- Information shown -
####

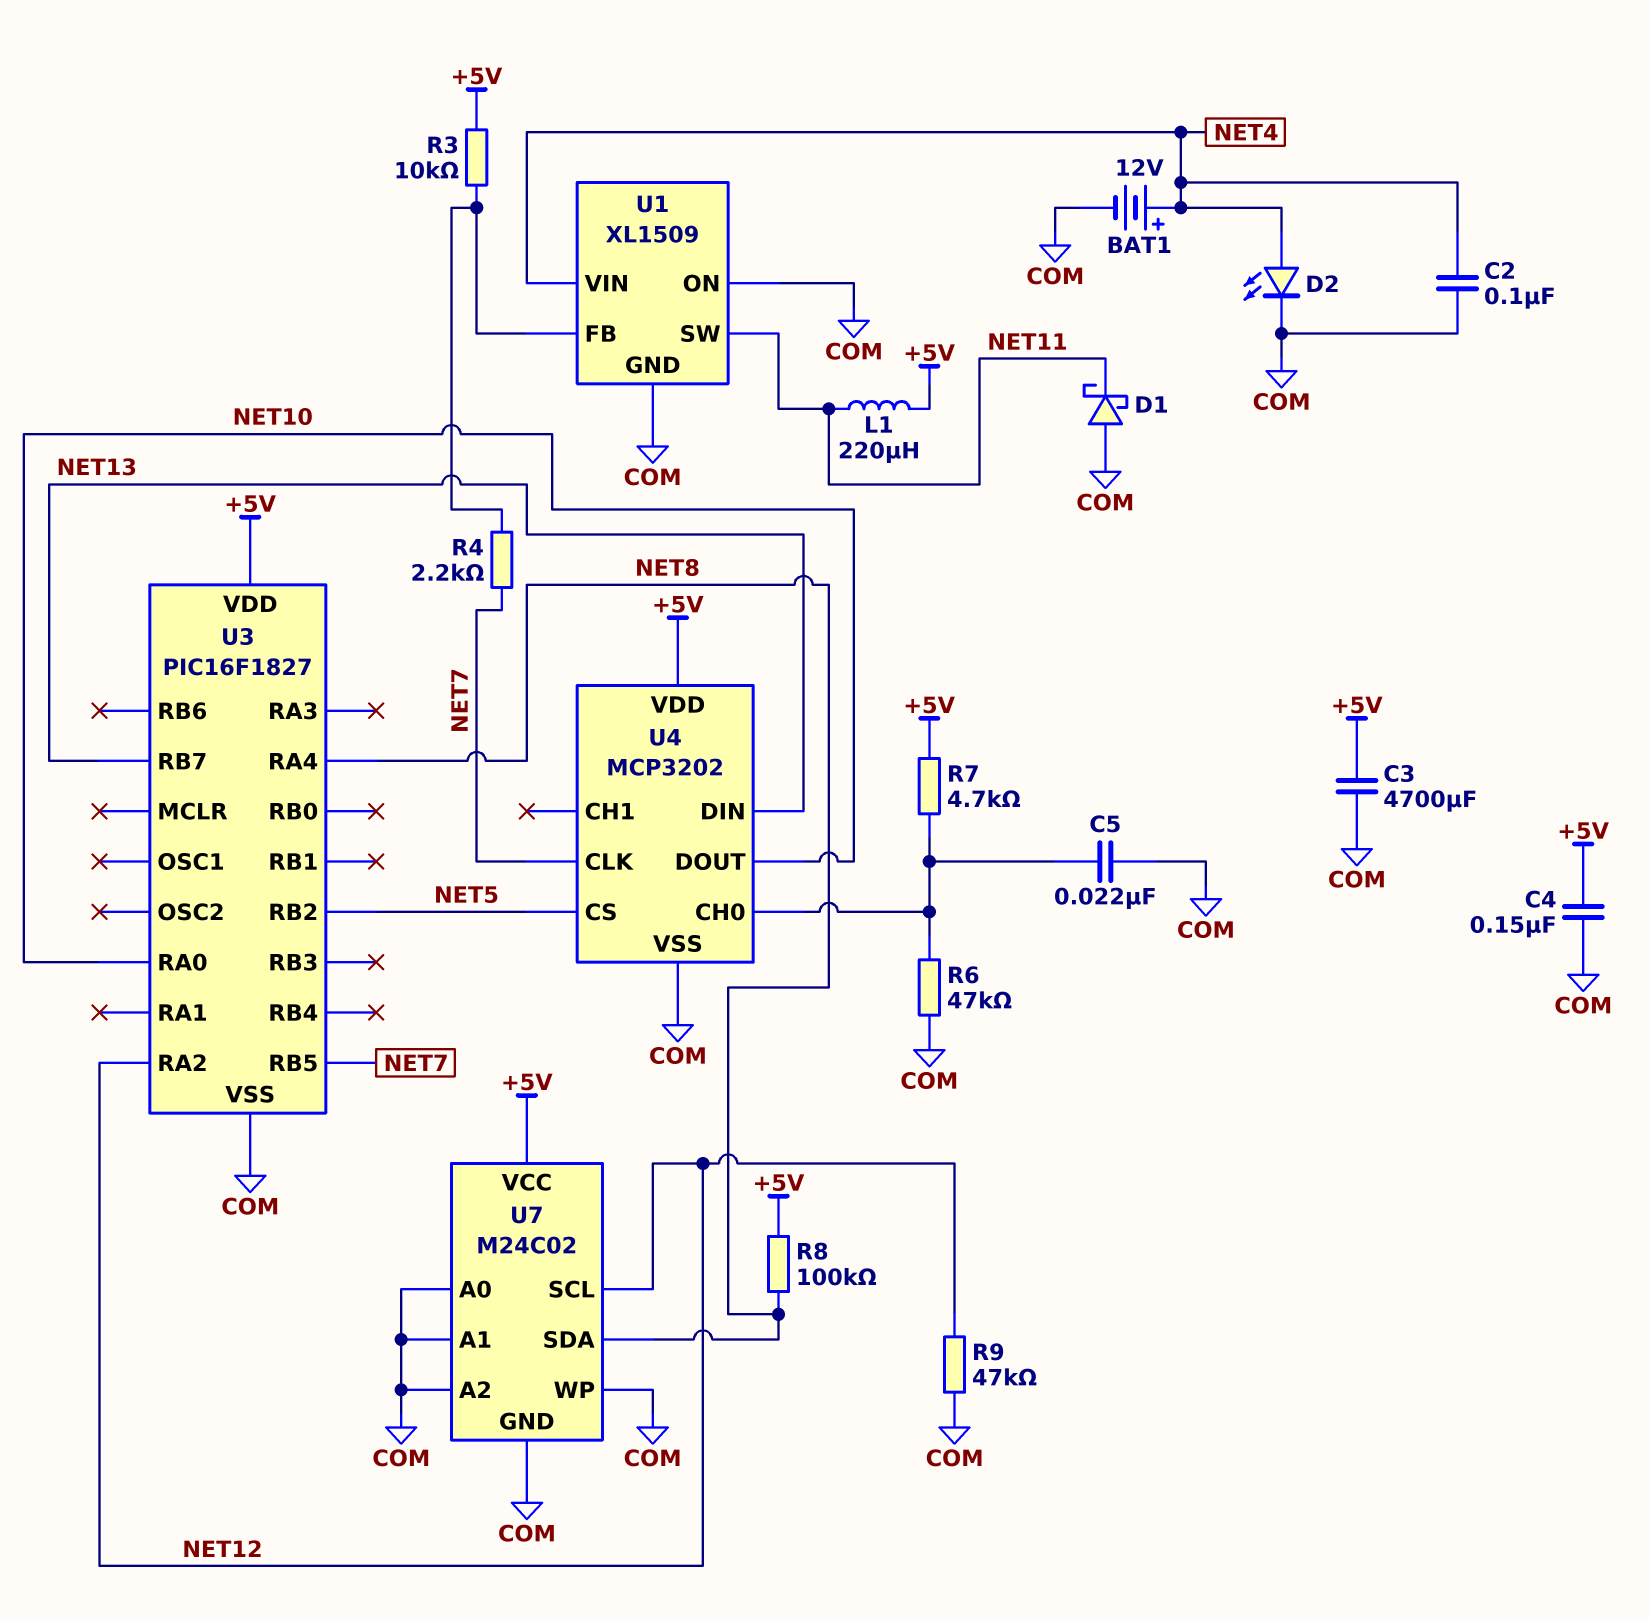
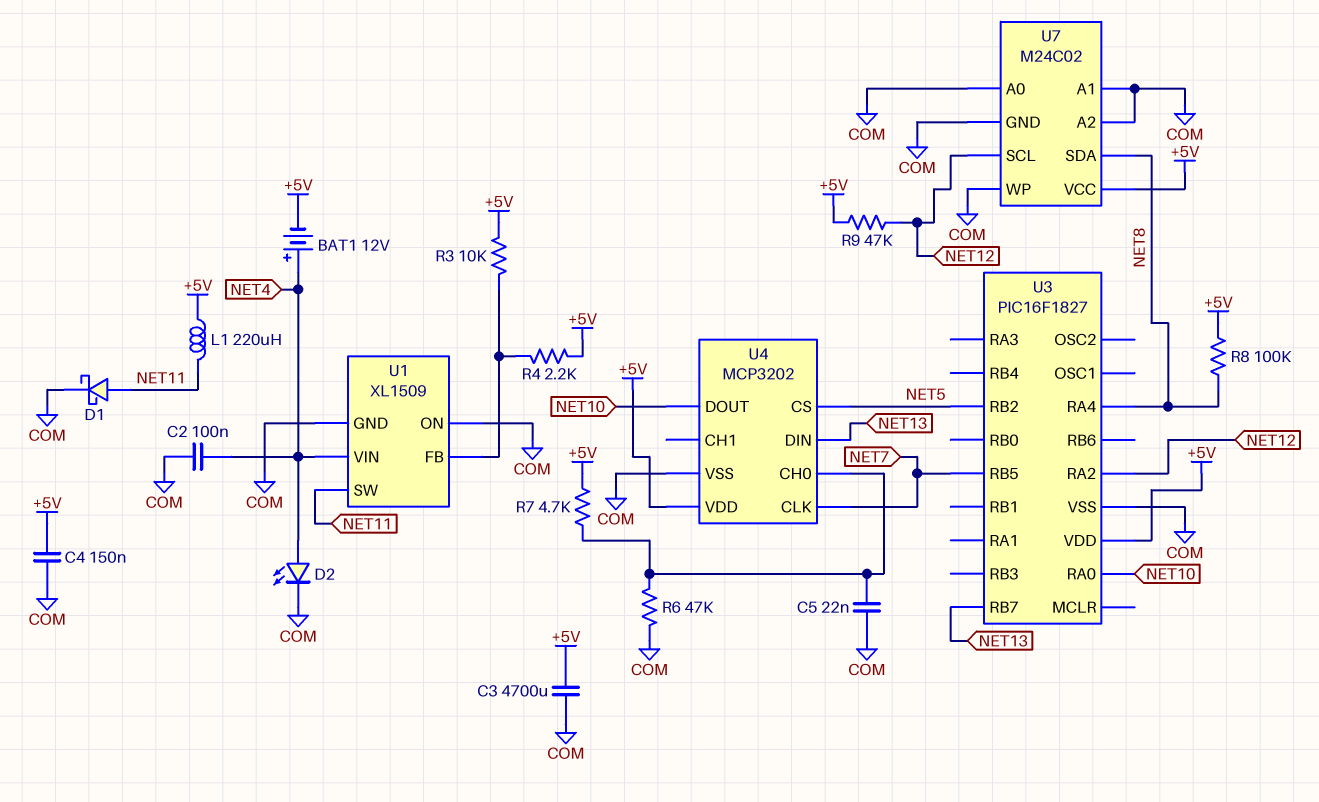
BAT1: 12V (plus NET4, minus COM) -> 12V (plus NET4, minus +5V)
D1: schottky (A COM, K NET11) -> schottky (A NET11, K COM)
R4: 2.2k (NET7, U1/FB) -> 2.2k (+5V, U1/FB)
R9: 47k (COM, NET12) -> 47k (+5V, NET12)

####

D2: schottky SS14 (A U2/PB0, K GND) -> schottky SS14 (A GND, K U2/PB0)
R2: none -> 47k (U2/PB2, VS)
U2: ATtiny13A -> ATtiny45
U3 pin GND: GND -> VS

####

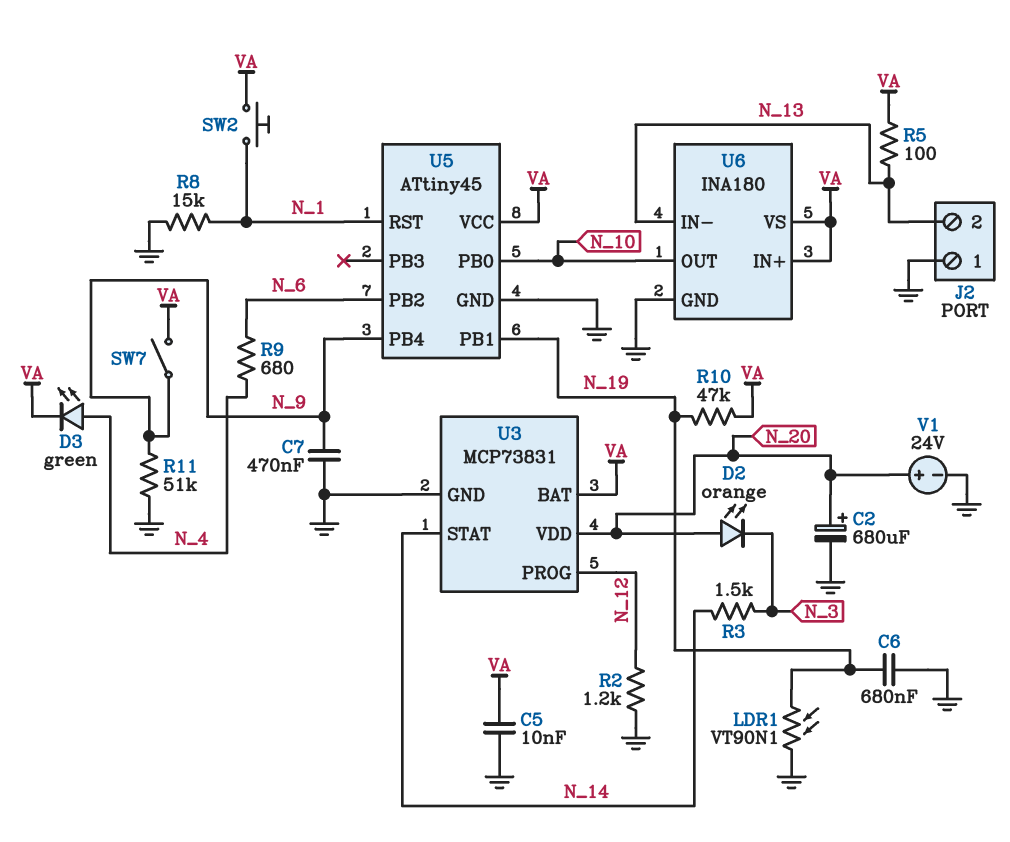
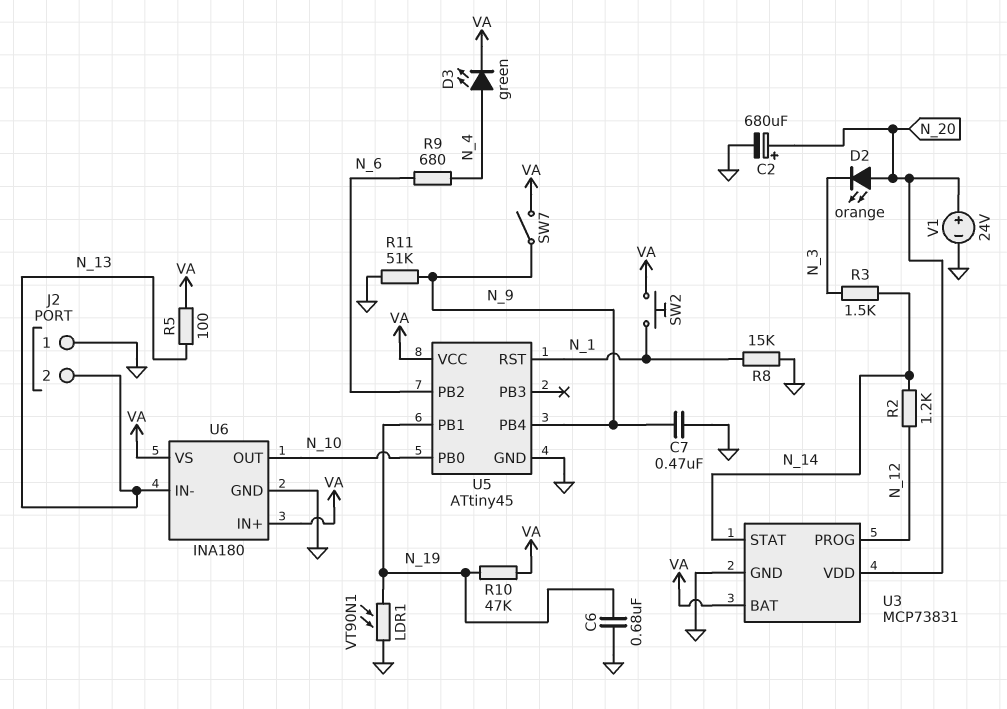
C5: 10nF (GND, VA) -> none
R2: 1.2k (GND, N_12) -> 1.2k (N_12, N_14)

####

- What this task involves -
What lines of the material above contain "schottky"? Return each of them.

- Written solution -
D1: schottky (A COM, K NET11) -> schottky (A NET11, K COM)
D2: schottky SS14 (A U2/PB0, K GND) -> schottky SS14 (A GND, K U2/PB0)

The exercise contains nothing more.